[Object correspondence data]

--*--

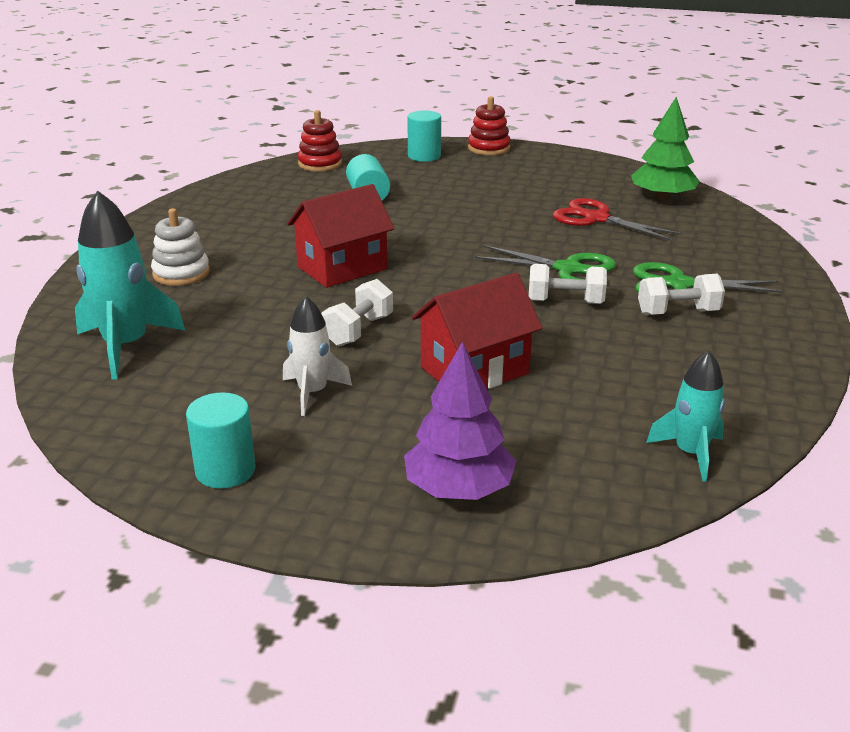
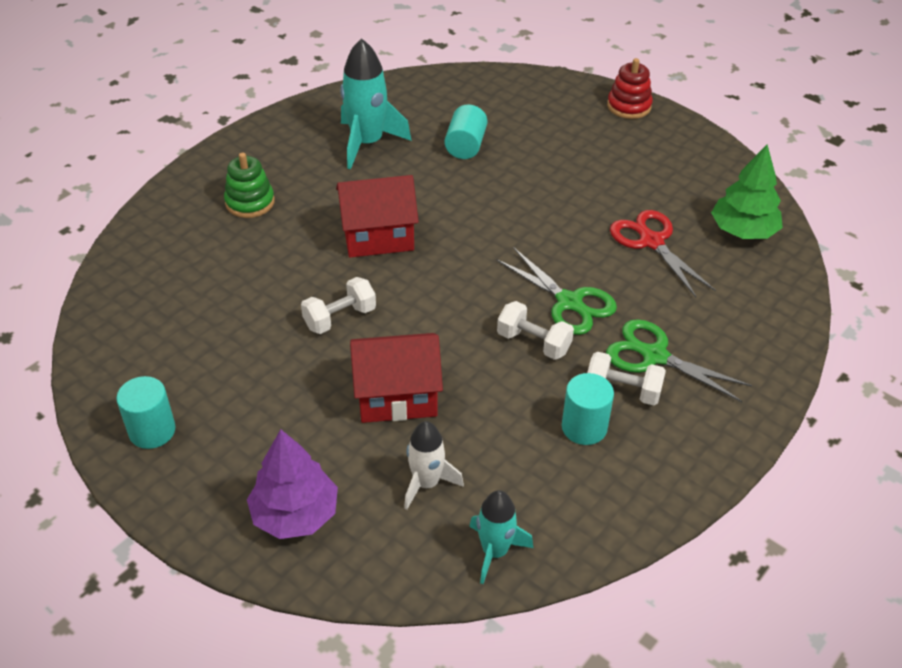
camera: 25 degrees right, 15 degrees up
(126, 346) = (162, 275): turquoise rocket -> turquoise rocket (367, 143)
(181, 273) = (250, 202): white stacking toy -> green stacking toy
(312, 393) = (260, 375): white rocket -> white rocket (426, 483)
(320, 164) = (454, 87): red stacking toy -> none
(424, 156) = (557, 101): turquoise cylinder -> turquoise cylinder (584, 427)

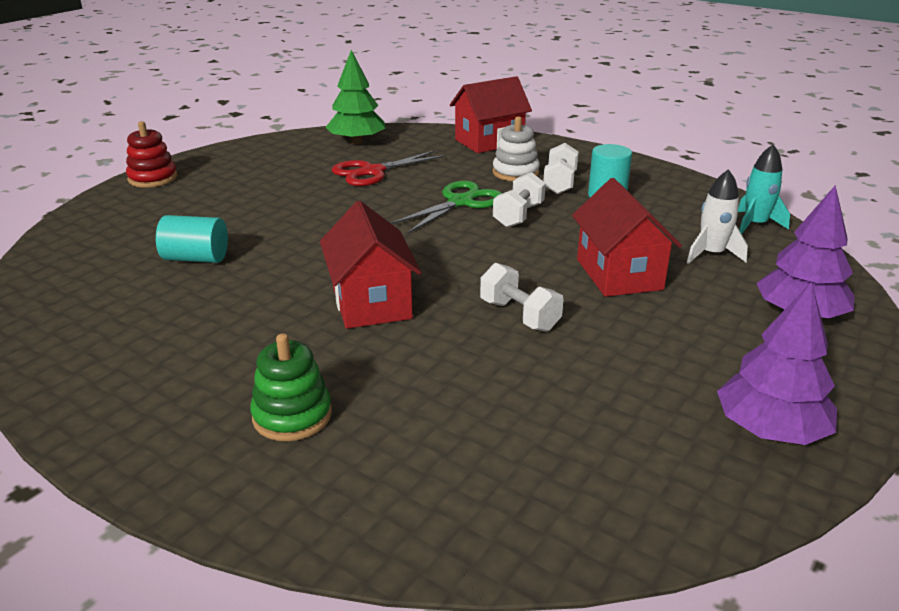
camera: 95 degrees left, 15 degrees down
(152, 431) = (770, 430): turquoise cylinder -> purple tree
(367, 143) = (166, 326): turquoise rocket -> none
(654, 356) = (515, 173): green scissors -> white stacking toy
(760, 344) = (489, 142): none -> red house

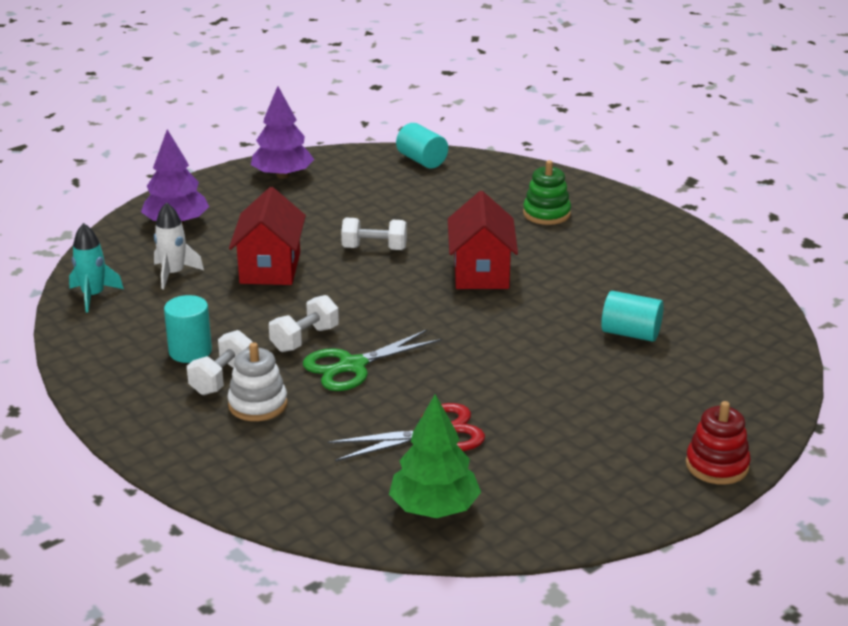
camera: 165 degrees left, 0 degrees up
(489, 142) = (244, 476): red house -> none
(519, 315) = (374, 248): white dumbbell -> white dumbbell turned 60 degrees counterclockwise
(561, 524) = (422, 160): none -> turquoise cylinder

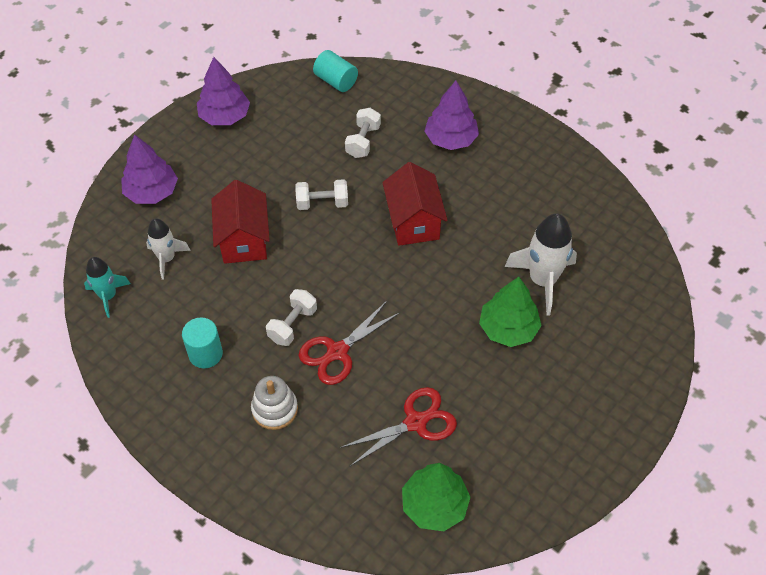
camera: 10 degrees left, 25 degrees up
(222, 378) = (239, 382): white dumbbell -> white dumbbell (363, 141)
(352, 366) = (337, 352): green scissors -> red scissors
(546, 214) = (451, 139): green stacking toy -> purple tree
(575, 368) = (508, 328): none -> green tree
(630, 333) = (542, 280): turquoise cylinder -> white rocket
(717, 465) = (630, 424): red stacking toy -> none

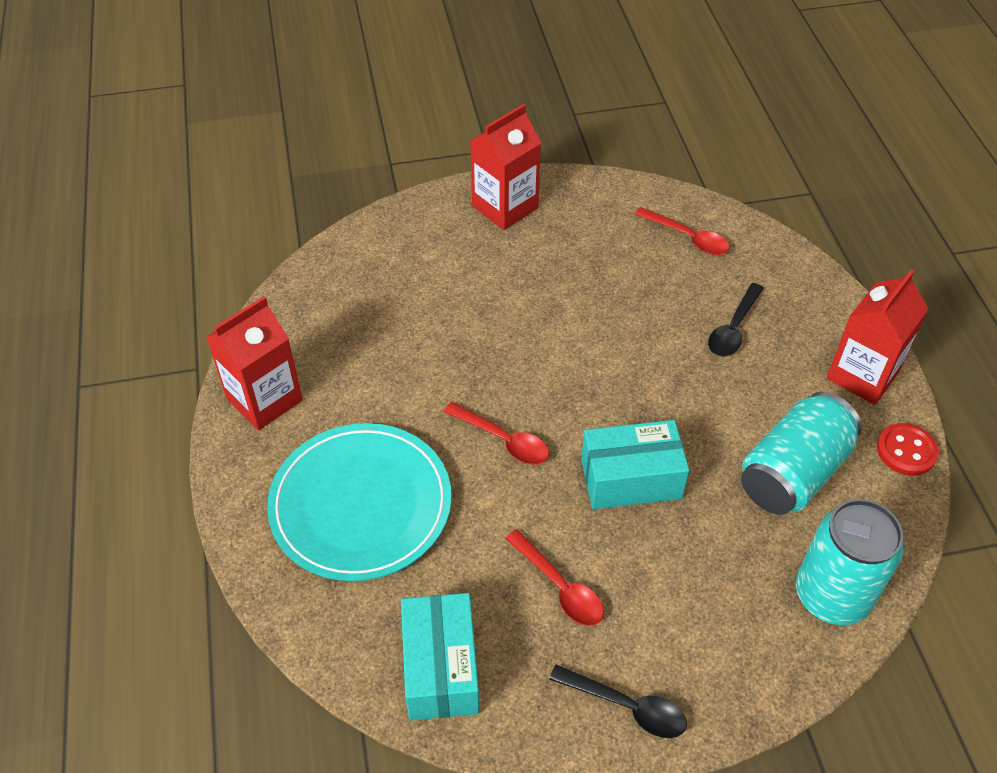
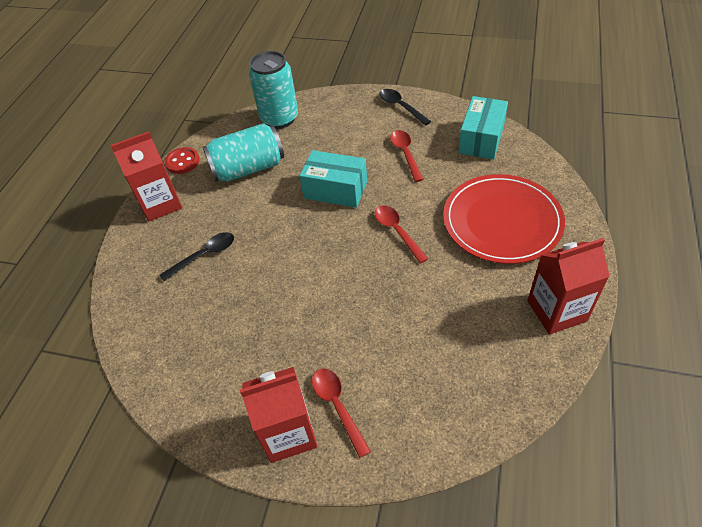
camera: 150 degrees left, 0 degrees up
(361, 504) = (502, 221): turquoise plate -> red plate
(688, 238) = (169, 339): red spoon -> red spoon (337, 406)

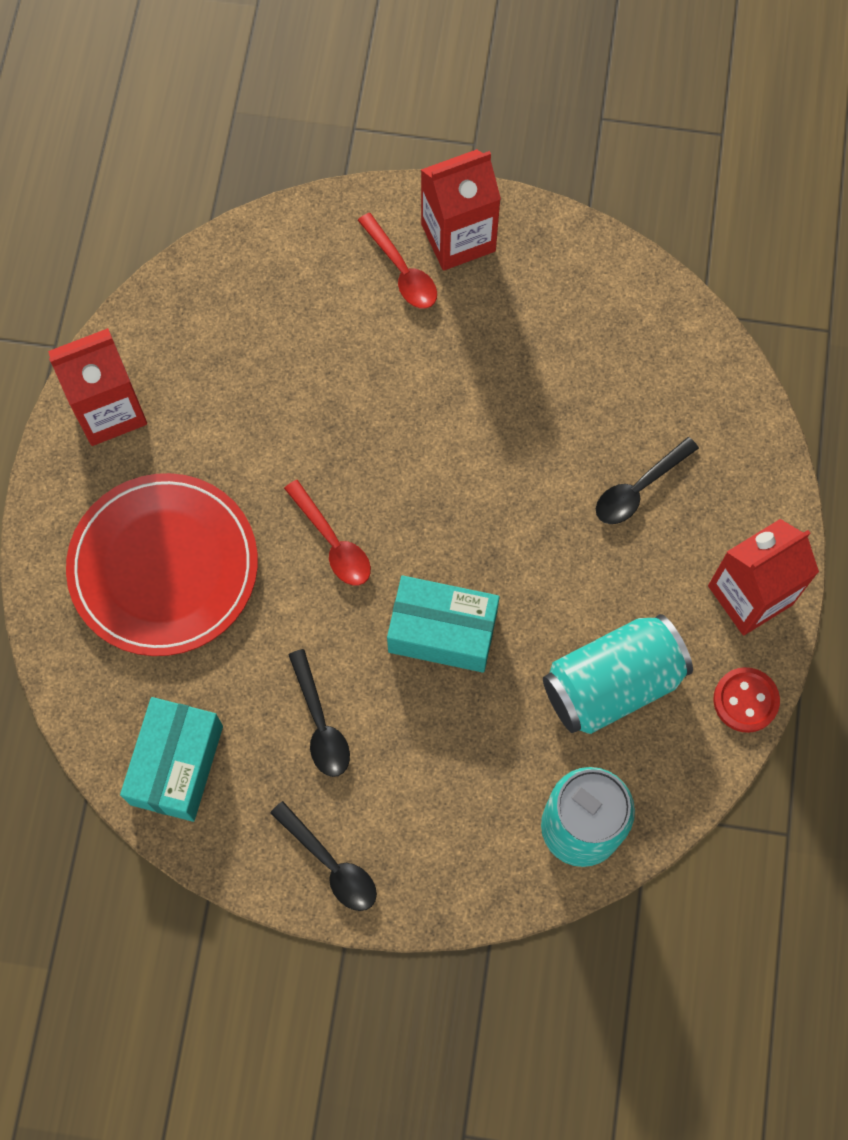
camera: 170 degrees right, 20 degrees up
(405, 154) = (320, 723): red spoon -> black spoon

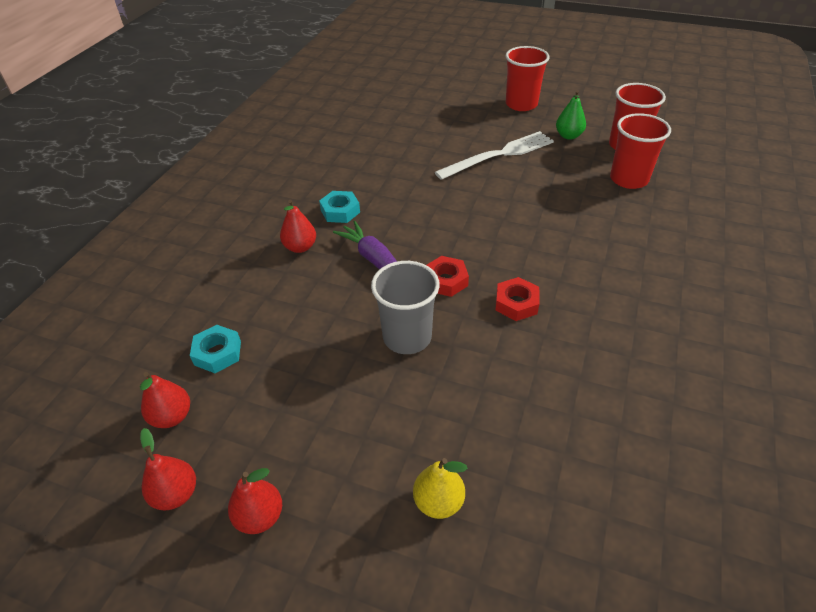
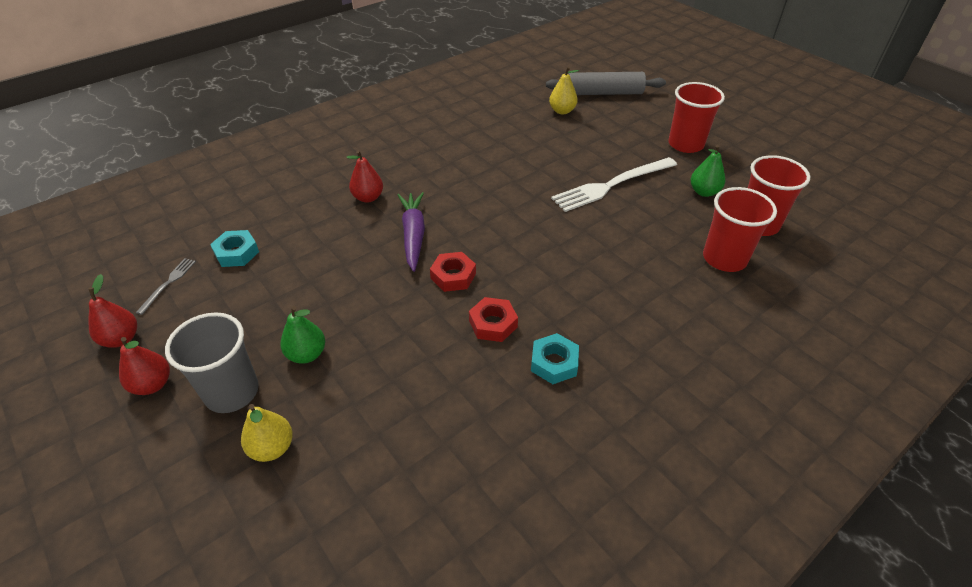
camera: 30 degrees right, 0 degrees up
(172, 417) = (168, 284): red pear -> grey fork
(340, 211) = (426, 181): turquoise nut -> turquoise nut (554, 363)
(386, 407) = (307, 354): none -> green pear
(400, 110) = (562, 111): none -> yellow pear
(407, 337) = (376, 307): grey cup -> grey cup (232, 392)
(419, 84) = (604, 93): none -> grey rolling pin
(498, 155) = (612, 185): white fork -> white fork turned 150 degrees clockwise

--*--

With the images omitted, repeat all the data word for word.

camera: 25 degrees right, 15 degrees up
(126, 346) = (162, 275): turquoise rocket -> turquoise rocket (367, 143)
(181, 273) = (250, 202): white stacking toy -> green stacking toy
(312, 393) = (260, 375): white rocket -> white rocket (426, 483)
(320, 164) = (454, 87): red stacking toy -> none
(424, 156) = (557, 101): turquoise cylinder -> turquoise cylinder (584, 427)

camera: 95 degrees left, 15 degrees down
(152, 431) = (770, 430): turquoise cylinder -> purple tree
(367, 143) = (166, 326): turquoise rocket -> none
(654, 356) = (515, 173): green scissors -> white stacking toy
(760, 344) = (489, 142): none -> red house

camera: 165 degrees left, 0 degrees up
(489, 142) = (244, 476): red house -> none
(519, 315) = (374, 248): white dumbbell -> white dumbbell turned 60 degrees counterclockwise
(561, 524) = (422, 160): none -> turquoise cylinder

camera: 10 degrees left, 25 degrees up
(222, 378) = (239, 382): white dumbbell -> white dumbbell (363, 141)
(352, 366) = (337, 352): green scissors -> red scissors
(546, 214) = (451, 139): green stacking toy -> purple tree
(575, 368) = (508, 328): none -> green tree
(630, 333) = (542, 280): turquoise cylinder -> white rocket
(717, 465) = (630, 424): red stacking toy -> none

camera: 150 degrees left, 0 degrees up
(361, 504) = (502, 221): turquoise plate -> red plate
(688, 238) = (169, 339): red spoon -> red spoon (337, 406)

camera: 170 degrees right, 20 degrees up
(405, 154) = (320, 723): red spoon -> black spoon

camera: 30 degrees right, 0 degrees up
(172, 417) = (168, 284): red pear -> grey fork
(340, 211) = (426, 181): turquoise nut -> turquoise nut (554, 363)
(386, 407) = (307, 354): none -> green pear
(400, 110) = (562, 111): none -> yellow pear
(407, 337) = (376, 307): grey cup -> grey cup (232, 392)
(419, 84) = (604, 93): none -> grey rolling pin
(498, 155) = (612, 185): white fork -> white fork turned 150 degrees clockwise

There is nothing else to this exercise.